* **PROBLEM STATEMENT**
Although the entries contain pictures, only their words should be duplicated exactly.

Object change descriptions
BEGIN

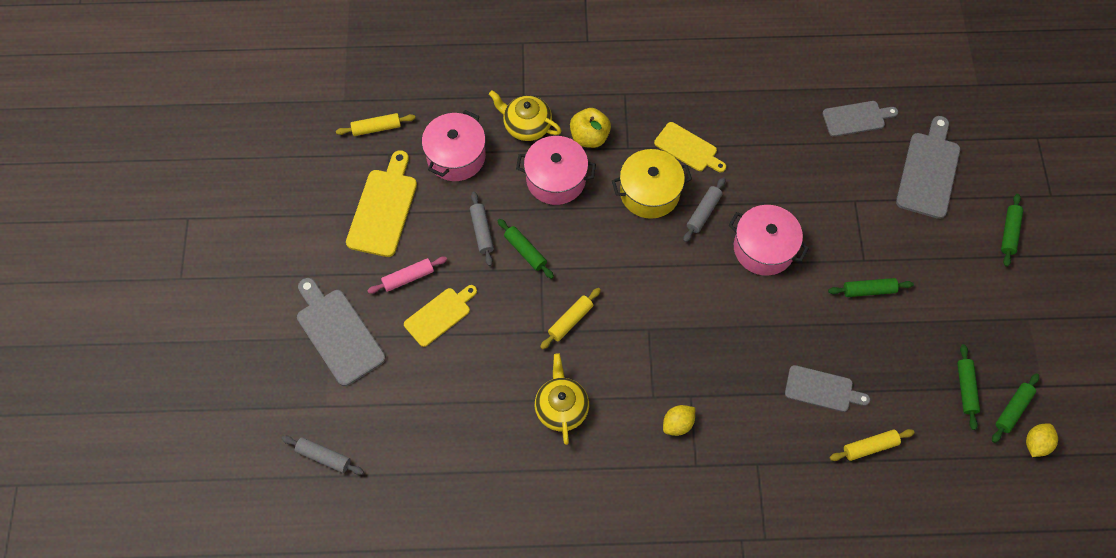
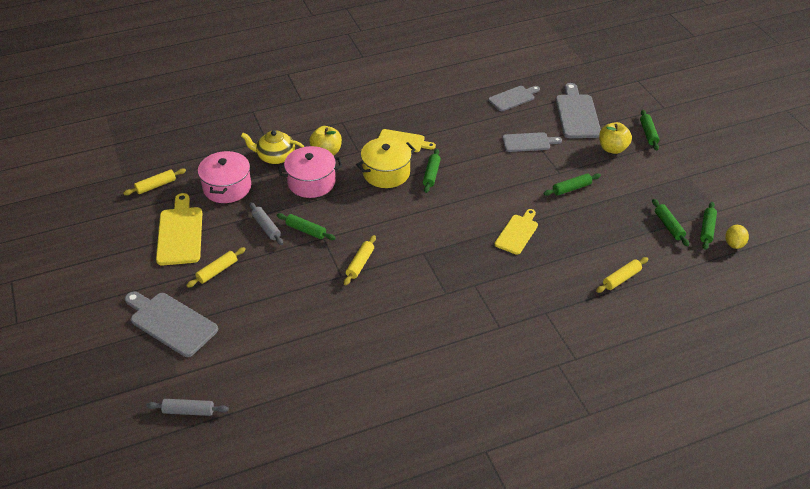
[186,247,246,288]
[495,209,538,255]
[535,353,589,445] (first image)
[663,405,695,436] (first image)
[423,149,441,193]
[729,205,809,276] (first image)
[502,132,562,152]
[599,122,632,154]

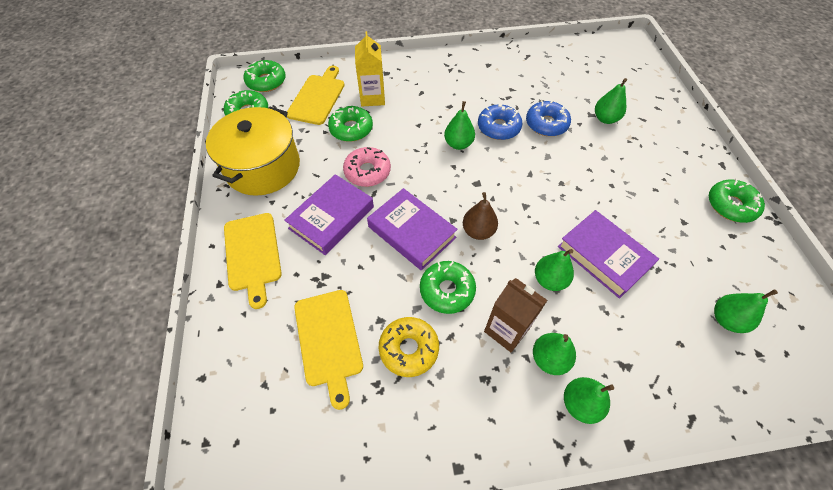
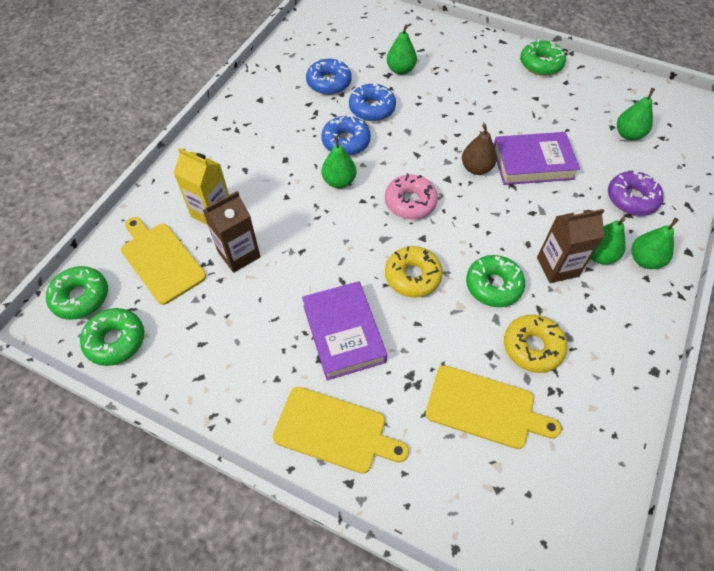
[206,106,300,196] (first image)
[202,191,261,273]
[385,173,438,219]
[385,246,443,298]
[462,124,497,175]
[535,249,574,291] (first image)
[306,59,352,95]
[608,171,664,216]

END

* **OUTPUT**
[186,247,246,288]
[495,209,538,255]
[535,353,589,445] (first image)
[663,405,695,436] (first image)
[423,149,441,193]
[729,205,809,276] (first image)
[502,132,562,152]
[599,122,632,154]

[206,106,300,196] (first image)
[202,191,261,273]
[385,173,438,219]
[385,246,443,298]
[462,124,497,175]
[535,249,574,291] (first image)
[306,59,352,95]
[608,171,664,216]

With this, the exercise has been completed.